→ What to do: Print the entire listing. Each line must match the original exactly.

- Opening Delimiter -

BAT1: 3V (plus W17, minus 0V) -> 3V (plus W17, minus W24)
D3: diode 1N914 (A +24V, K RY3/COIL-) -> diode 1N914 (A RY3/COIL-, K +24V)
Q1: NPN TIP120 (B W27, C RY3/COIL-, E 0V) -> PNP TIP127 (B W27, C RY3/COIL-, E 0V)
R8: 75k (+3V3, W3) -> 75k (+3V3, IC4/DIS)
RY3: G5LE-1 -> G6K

- Closing Delimiter -

→ Reply to the exercise:
BAT1: 3V (plus W17, minus 0V) -> 3V (plus W17, minus W24)
D3: diode 1N914 (A +24V, K RY3/COIL-) -> diode 1N914 (A RY3/COIL-, K +24V)
Q1: NPN TIP120 (B W27, C RY3/COIL-, E 0V) -> PNP TIP127 (B W27, C RY3/COIL-, E 0V)
R8: 75k (+3V3, W3) -> 75k (+3V3, IC4/DIS)
RY3: G5LE-1 -> G6K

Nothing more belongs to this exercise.